_Work instruction_
The required lines are those that contain "RESET"; pull them out of the data and copy them.

[Source records]
^^^^^^^^
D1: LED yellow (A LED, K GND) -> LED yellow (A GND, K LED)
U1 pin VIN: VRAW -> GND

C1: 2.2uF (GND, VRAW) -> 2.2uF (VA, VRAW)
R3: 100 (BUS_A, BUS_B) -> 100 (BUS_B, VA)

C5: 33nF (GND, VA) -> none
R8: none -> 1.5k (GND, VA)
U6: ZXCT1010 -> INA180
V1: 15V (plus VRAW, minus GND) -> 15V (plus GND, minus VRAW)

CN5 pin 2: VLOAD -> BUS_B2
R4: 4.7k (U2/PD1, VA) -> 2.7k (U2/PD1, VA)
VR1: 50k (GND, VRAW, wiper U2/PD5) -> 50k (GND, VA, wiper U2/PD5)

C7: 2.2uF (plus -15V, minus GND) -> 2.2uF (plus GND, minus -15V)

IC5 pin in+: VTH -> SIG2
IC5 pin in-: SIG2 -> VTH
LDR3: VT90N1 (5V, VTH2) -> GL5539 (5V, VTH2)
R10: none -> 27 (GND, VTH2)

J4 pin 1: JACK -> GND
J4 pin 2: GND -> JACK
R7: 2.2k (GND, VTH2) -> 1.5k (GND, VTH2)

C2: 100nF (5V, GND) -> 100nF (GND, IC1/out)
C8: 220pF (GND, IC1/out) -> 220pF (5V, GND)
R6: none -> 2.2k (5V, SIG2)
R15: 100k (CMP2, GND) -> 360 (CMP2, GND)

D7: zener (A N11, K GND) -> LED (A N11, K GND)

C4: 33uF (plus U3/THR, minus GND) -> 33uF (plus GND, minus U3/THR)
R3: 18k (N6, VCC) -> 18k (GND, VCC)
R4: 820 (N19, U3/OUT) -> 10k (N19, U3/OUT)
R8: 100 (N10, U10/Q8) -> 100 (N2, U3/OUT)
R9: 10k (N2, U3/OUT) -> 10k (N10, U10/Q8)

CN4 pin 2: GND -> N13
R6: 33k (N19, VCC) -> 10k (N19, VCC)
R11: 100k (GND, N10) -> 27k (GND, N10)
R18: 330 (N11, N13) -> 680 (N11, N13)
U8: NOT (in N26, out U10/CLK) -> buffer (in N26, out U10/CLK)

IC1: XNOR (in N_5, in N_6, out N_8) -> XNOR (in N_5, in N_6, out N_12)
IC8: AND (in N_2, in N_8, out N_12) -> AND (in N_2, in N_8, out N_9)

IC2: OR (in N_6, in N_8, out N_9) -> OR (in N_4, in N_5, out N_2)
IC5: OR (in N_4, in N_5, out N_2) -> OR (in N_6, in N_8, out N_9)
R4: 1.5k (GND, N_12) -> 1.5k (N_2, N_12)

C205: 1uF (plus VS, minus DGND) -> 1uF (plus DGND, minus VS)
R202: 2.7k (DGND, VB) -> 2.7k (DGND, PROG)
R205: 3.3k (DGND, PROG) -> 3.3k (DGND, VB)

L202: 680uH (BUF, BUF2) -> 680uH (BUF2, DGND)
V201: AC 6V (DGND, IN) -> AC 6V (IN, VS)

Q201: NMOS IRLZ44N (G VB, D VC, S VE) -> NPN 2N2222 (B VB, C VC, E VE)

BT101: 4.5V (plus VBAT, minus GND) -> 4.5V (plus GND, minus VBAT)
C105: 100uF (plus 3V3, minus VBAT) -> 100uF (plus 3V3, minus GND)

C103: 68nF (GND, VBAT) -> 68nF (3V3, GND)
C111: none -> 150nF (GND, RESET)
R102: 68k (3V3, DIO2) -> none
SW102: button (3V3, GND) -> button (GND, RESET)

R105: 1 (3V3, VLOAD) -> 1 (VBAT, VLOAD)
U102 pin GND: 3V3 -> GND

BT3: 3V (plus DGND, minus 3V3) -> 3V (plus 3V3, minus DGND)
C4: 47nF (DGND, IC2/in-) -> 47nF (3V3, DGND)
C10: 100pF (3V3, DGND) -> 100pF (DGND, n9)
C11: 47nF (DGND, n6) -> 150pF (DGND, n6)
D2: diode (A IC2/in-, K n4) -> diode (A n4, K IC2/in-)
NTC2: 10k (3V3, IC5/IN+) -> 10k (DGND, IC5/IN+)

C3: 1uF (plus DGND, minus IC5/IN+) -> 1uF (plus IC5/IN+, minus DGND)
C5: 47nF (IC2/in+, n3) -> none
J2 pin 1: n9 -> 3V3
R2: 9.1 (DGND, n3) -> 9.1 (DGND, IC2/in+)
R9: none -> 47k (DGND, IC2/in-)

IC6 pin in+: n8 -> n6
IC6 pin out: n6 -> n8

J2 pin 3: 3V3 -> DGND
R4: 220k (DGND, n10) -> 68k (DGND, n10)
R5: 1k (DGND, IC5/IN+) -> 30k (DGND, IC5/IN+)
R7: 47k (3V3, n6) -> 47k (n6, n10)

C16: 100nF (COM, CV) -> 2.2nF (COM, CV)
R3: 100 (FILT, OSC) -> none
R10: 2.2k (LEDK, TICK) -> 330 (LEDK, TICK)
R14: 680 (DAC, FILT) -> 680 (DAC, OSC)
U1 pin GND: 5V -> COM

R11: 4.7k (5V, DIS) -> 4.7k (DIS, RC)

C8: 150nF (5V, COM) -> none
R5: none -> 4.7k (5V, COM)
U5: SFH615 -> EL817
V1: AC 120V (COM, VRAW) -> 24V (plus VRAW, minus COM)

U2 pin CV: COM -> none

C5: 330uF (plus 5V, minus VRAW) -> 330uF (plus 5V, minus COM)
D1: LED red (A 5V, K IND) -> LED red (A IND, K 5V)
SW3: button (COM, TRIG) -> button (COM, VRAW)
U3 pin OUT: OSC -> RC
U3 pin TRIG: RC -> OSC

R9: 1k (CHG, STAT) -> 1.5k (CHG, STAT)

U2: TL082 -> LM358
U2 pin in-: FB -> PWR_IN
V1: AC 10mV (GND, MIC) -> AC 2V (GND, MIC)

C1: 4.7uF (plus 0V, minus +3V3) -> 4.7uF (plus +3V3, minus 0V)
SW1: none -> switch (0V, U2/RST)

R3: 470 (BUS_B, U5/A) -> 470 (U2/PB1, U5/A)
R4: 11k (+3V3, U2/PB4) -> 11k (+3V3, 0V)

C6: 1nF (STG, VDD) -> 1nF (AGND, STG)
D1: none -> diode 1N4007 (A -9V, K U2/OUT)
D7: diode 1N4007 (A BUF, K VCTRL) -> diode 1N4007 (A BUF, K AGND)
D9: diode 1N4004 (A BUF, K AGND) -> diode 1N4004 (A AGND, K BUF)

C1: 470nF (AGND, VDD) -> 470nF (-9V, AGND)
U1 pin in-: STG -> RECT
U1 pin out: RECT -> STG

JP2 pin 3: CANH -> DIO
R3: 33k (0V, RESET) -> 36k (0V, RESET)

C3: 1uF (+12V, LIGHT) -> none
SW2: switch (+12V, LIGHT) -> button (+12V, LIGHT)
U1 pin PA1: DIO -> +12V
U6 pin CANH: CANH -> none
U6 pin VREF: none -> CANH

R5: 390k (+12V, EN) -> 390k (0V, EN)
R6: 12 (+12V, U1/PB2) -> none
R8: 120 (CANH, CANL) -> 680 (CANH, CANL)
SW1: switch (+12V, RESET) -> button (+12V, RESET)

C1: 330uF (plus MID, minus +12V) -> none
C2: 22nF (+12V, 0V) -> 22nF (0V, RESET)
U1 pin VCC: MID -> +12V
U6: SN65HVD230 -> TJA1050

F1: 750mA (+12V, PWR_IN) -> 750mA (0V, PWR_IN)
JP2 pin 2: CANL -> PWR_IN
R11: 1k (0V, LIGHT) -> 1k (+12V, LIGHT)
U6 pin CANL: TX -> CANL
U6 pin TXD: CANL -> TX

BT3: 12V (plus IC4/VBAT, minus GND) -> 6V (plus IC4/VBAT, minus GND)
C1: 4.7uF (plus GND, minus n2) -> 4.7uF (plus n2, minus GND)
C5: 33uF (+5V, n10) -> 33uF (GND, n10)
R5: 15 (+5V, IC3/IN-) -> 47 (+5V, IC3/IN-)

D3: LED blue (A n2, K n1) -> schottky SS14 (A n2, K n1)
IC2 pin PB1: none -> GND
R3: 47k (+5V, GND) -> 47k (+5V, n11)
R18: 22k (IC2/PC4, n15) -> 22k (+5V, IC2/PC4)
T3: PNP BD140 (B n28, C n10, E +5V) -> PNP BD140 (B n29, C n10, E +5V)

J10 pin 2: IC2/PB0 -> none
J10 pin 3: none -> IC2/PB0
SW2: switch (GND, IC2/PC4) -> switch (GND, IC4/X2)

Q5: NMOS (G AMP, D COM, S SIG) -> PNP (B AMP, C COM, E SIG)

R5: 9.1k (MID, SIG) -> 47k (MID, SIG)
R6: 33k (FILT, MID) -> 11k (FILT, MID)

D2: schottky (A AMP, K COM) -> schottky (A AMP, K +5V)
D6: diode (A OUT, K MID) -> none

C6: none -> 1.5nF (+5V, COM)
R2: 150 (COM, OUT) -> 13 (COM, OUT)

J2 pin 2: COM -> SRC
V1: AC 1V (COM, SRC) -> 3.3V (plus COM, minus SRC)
^^^^^^^^
_Exercise output_
C111: none -> 150nF (GND, RESET)
SW102: button (3V3, GND) -> button (GND, RESET)
R3: 33k (0V, RESET) -> 36k (0V, RESET)
SW1: switch (+12V, RESET) -> button (+12V, RESET)
C2: 22nF (+12V, 0V) -> 22nF (0V, RESET)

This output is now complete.